Problem statement:
Transcribe each line below verbatim; pictures excluded.

Data supplied:
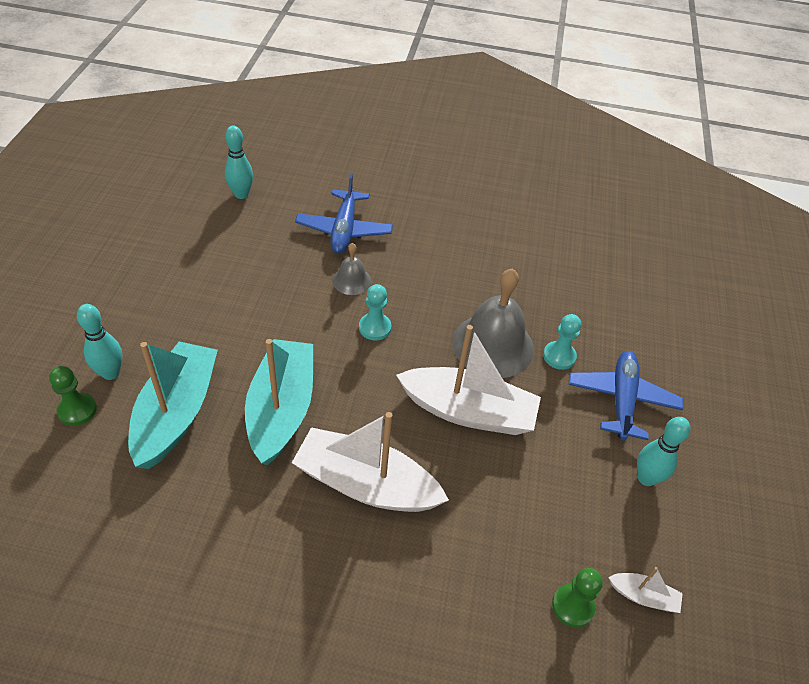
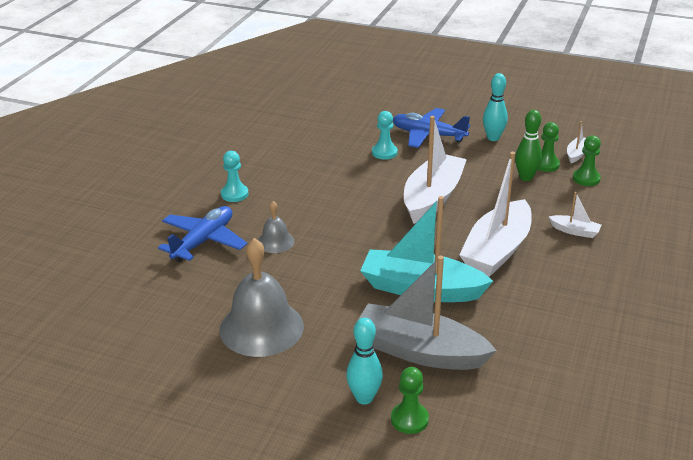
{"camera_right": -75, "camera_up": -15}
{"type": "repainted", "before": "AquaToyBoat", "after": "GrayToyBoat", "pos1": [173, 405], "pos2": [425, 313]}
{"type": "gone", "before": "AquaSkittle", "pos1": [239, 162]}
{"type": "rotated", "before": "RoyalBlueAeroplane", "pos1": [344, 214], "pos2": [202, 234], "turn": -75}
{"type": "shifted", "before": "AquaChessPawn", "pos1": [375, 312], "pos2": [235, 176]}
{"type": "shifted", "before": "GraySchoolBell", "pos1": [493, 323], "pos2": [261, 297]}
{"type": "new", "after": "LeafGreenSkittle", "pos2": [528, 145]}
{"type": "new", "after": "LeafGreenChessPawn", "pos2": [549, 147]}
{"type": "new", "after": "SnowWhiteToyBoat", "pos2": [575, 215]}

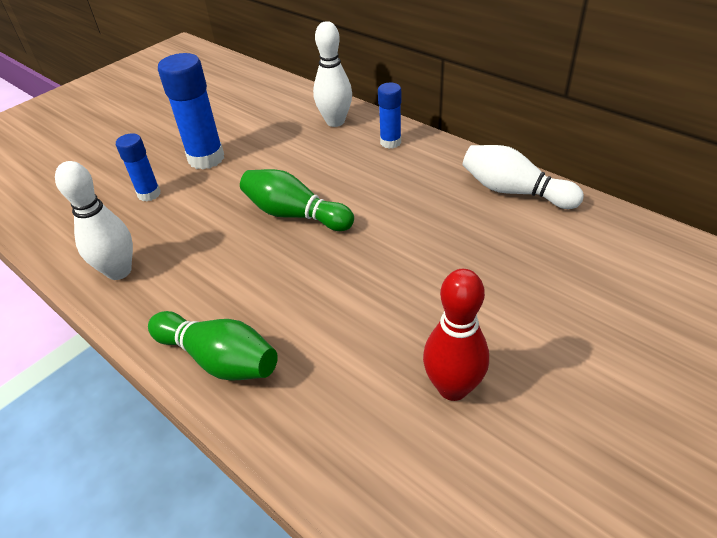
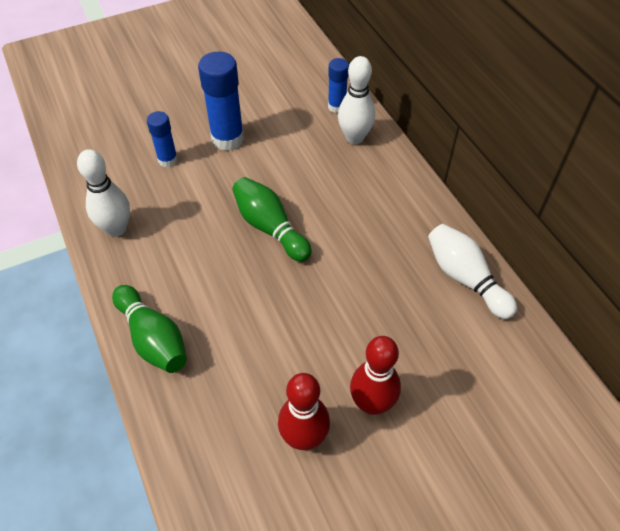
{"camera_right": 20, "camera_up": 10}
{"type": "shifted", "before": "RoyalBlueGlueStick", "pos1": [389, 116], "pos2": [338, 85]}
{"type": "new", "after": "ScarletSkittle", "pos2": [375, 375]}

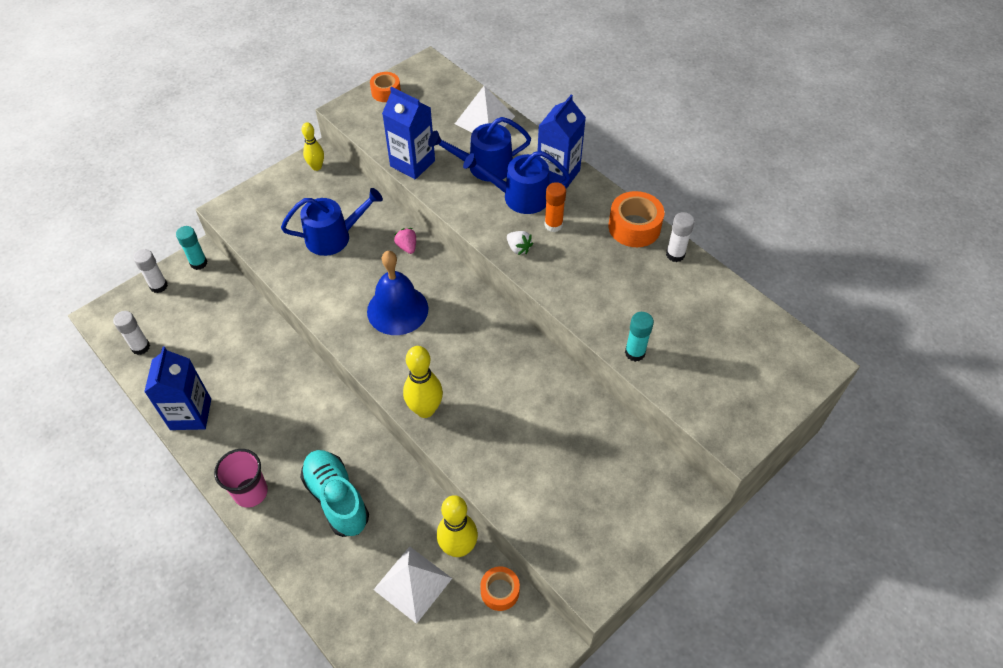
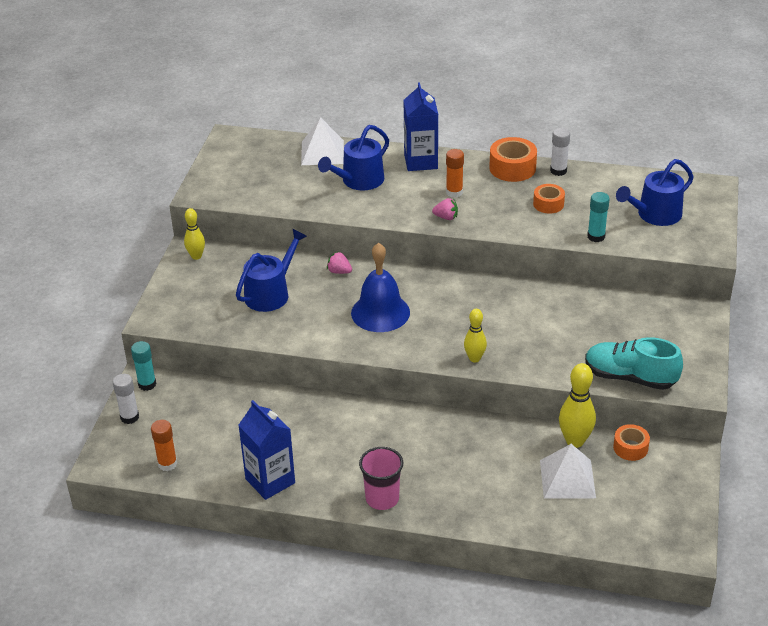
{"camera_right": -35, "camera_up": -15}
{"type": "repainted", "before": "SnowWhiteGlueStick", "after": "OrangeColouredGlueStick", "pos1": [131, 333], "pos2": [164, 445]}
{"type": "shifted", "before": "AquaLaceUpShoe", "pos1": [334, 493], "pos2": [634, 363]}
{"type": "shifted", "before": "OrangeColouredStickyTape", "pos1": [385, 87], "pos2": [549, 199]}
{"type": "gone", "before": "RoyalBlueCarton", "pos1": [408, 133]}
{"type": "scaled", "before": "YellowSkittle", "pos1": [423, 382], "pos2": [475, 336], "scale": 0.64}
{"type": "shifted", "before": "RoyalBlueSprinklingCan", "pos1": [516, 182], "pos2": [655, 192]}
{"type": "repainted", "before": "SnowWhiteToyStrawberry", "after": "PinkToyStrawberry", "pos1": [520, 243], "pos2": [445, 209]}

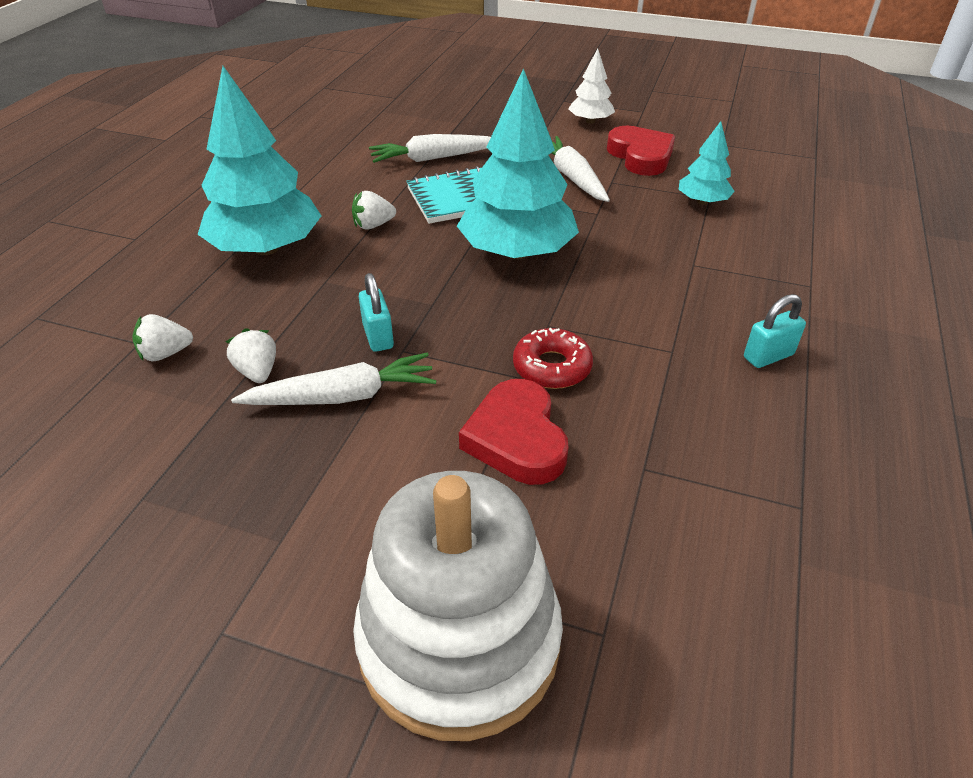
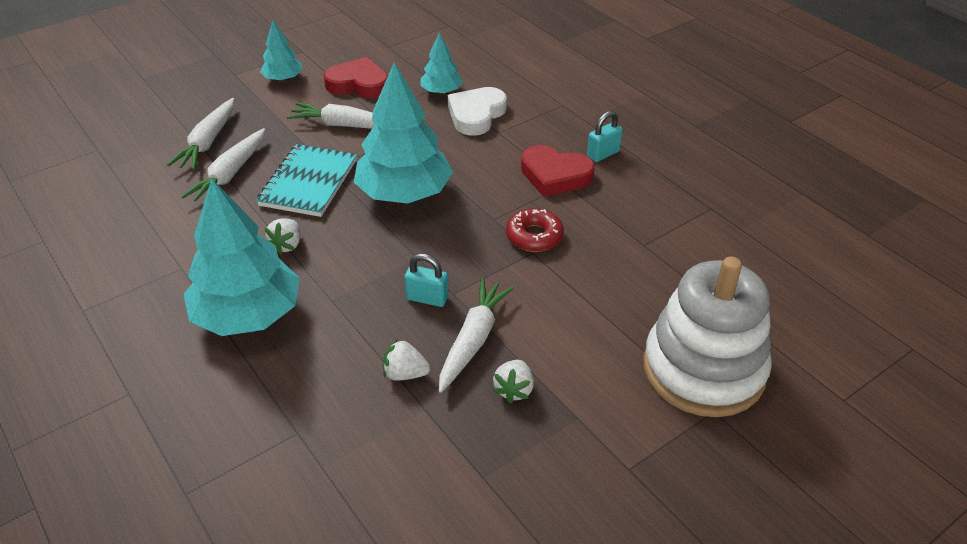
{"camera_right": -55, "camera_up": 0}
{"type": "shifted", "before": "SnowWhiteToyStrawberry", "pos1": [162, 337], "pos2": [513, 381]}
{"type": "shifted", "before": "ScarletLoveHeart", "pos1": [514, 432], "pos2": [558, 171]}
{"type": "repainted", "before": "SnowWhiteFirTree", "after": "AquaFirTree", "pos1": [591, 86], "pos2": [281, 51]}
{"type": "rotated", "before": "AquaSmallLock", "pos1": [775, 331], "pos2": [605, 136], "turn": 45}
{"type": "new", "after": "SnowWhiteCarrot", "pos2": [200, 134]}
{"type": "new", "after": "SnowWhiteLoveHeart", "pos2": [477, 111]}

Solution below:
{"camera_right": -75, "camera_up": -15}
{"type": "repainted", "before": "AquaToyBoat", "after": "GrayToyBoat", "pos1": [173, 405], "pos2": [425, 313]}
{"type": "gone", "before": "AquaSkittle", "pos1": [239, 162]}
{"type": "rotated", "before": "RoyalBlueAeroplane", "pos1": [344, 214], "pos2": [202, 234], "turn": -75}
{"type": "shifted", "before": "AquaChessPawn", "pos1": [375, 312], "pos2": [235, 176]}
{"type": "shifted", "before": "GraySchoolBell", "pos1": [493, 323], "pos2": [261, 297]}
{"type": "new", "after": "LeafGreenSkittle", "pos2": [528, 145]}
{"type": "new", "after": "LeafGreenChessPawn", "pos2": [549, 147]}
{"type": "new", "after": "SnowWhiteToyBoat", "pos2": [575, 215]}

{"camera_right": 20, "camera_up": 10}
{"type": "shifted", "before": "RoyalBlueGlueStick", "pos1": [389, 116], "pos2": [338, 85]}
{"type": "new", "after": "ScarletSkittle", "pos2": [375, 375]}

{"camera_right": -35, "camera_up": -15}
{"type": "repainted", "before": "SnowWhiteGlueStick", "after": "OrangeColouredGlueStick", "pos1": [131, 333], "pos2": [164, 445]}
{"type": "shifted", "before": "AquaLaceUpShoe", "pos1": [334, 493], "pos2": [634, 363]}
{"type": "shifted", "before": "OrangeColouredStickyTape", "pos1": [385, 87], "pos2": [549, 199]}
{"type": "gone", "before": "RoyalBlueCarton", "pos1": [408, 133]}
{"type": "scaled", "before": "YellowSkittle", "pos1": [423, 382], "pos2": [475, 336], "scale": 0.64}
{"type": "shifted", "before": "RoyalBlueSprinklingCan", "pos1": [516, 182], "pos2": [655, 192]}
{"type": "repainted", "before": "SnowWhiteToyStrawberry", "after": "PinkToyStrawberry", "pos1": [520, 243], "pos2": [445, 209]}

{"camera_right": -55, "camera_up": 0}
{"type": "shifted", "before": "SnowWhiteToyStrawberry", "pos1": [162, 337], "pos2": [513, 381]}
{"type": "shifted", "before": "ScarletLoveHeart", "pos1": [514, 432], "pos2": [558, 171]}
{"type": "repainted", "before": "SnowWhiteFirTree", "after": "AquaFirTree", "pos1": [591, 86], "pos2": [281, 51]}
{"type": "rotated", "before": "AquaSmallLock", "pos1": [775, 331], "pos2": [605, 136], "turn": 45}
{"type": "new", "after": "SnowWhiteCarrot", "pos2": [200, 134]}
{"type": "new", "after": "SnowWhiteLoveHeart", "pos2": [477, 111]}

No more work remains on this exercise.